___ EXERCISE INPUTS ___

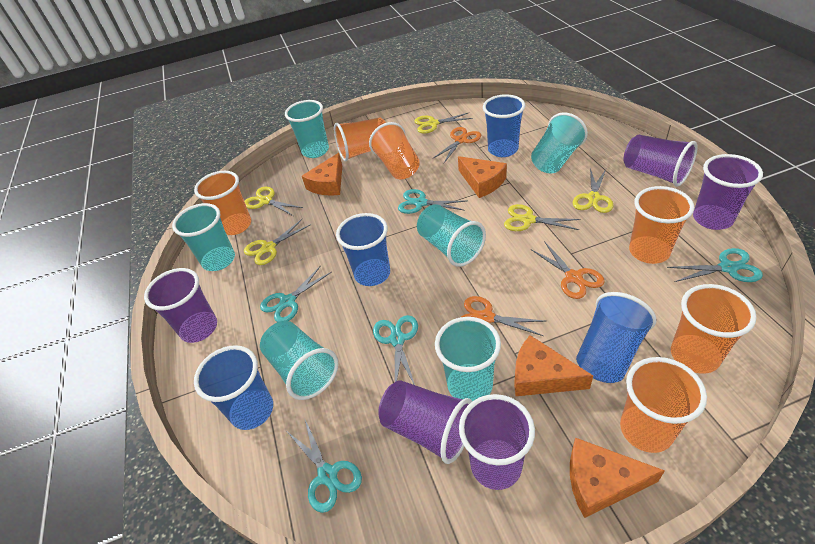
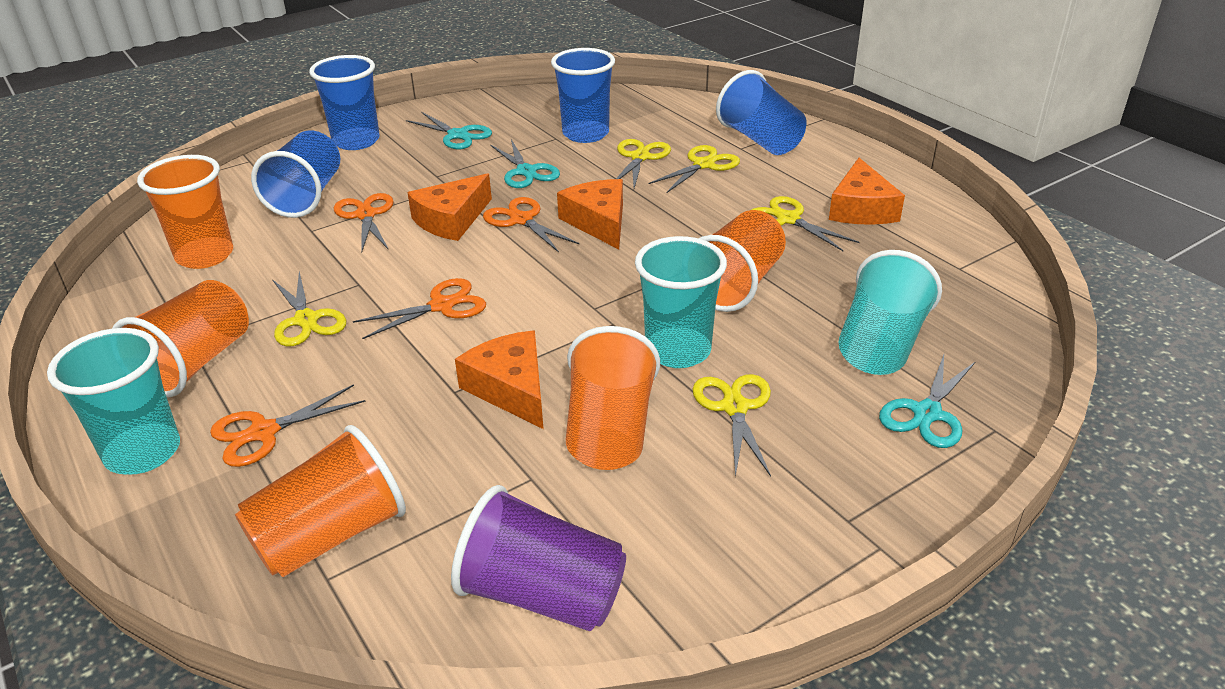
orange cup: 6 -> 5
orange scissors: 3 -> 4
purple cup: 5 -> 1
turquoise cup: 6 -> 3
turquoise scissors: 5 -> 3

___

**YOUR INSTRUCTIONS**
What is needed is an exact copy of the entries above, with no images in it.

**PROBLEM SOLUTION**
orange cup: 6 -> 5
orange scissors: 3 -> 4
purple cup: 5 -> 1
turquoise cup: 6 -> 3
turquoise scissors: 5 -> 3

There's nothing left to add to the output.